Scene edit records
★ ★ ★ ★ ★ ★ ★

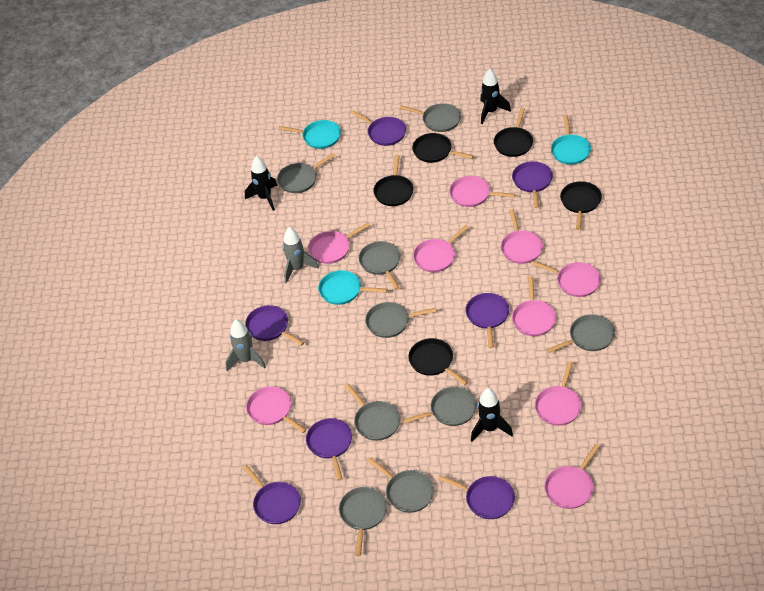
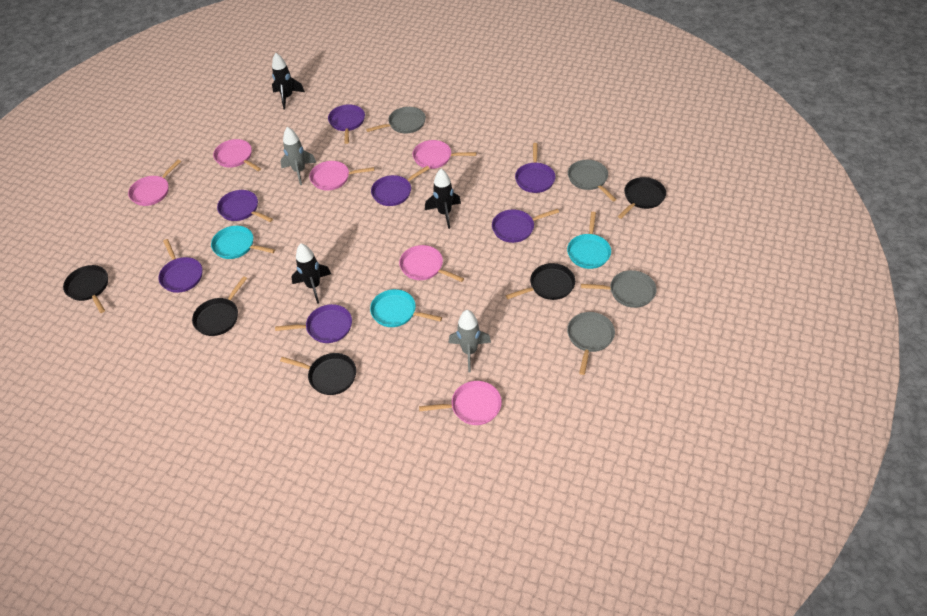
grey pan: 9 -> 4
pink pan: 9 -> 6

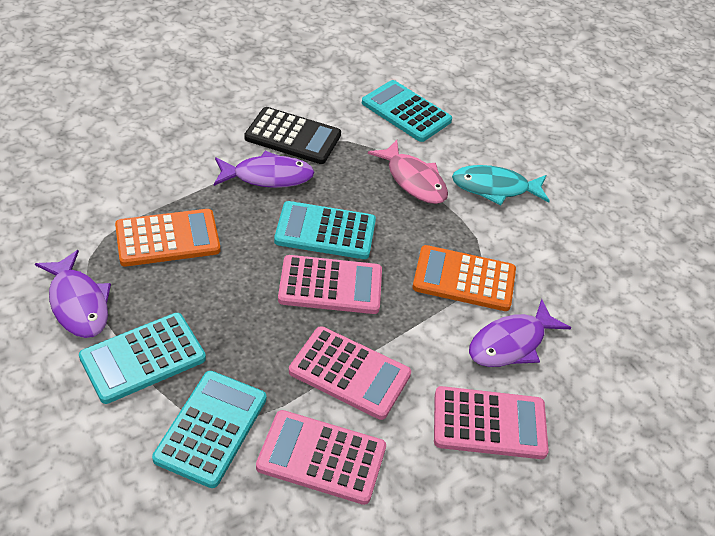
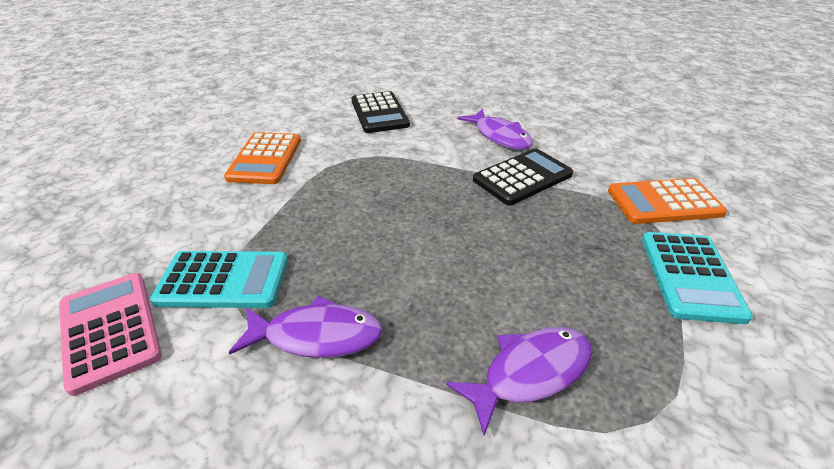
black calculator: 1 -> 2
pink calculator: 4 -> 1
pink fish: 1 -> 0
turquoise calculator: 4 -> 2
turquoise fish: 1 -> 0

★ ★ ★ ★ ★ ★ ★

*Task details*
Please output all of the entries exactly as they appear, with no pictures.

*Written response*
grey pan: 9 -> 4
pink pan: 9 -> 6

black calculator: 1 -> 2
pink calculator: 4 -> 1
pink fish: 1 -> 0
turquoise calculator: 4 -> 2
turquoise fish: 1 -> 0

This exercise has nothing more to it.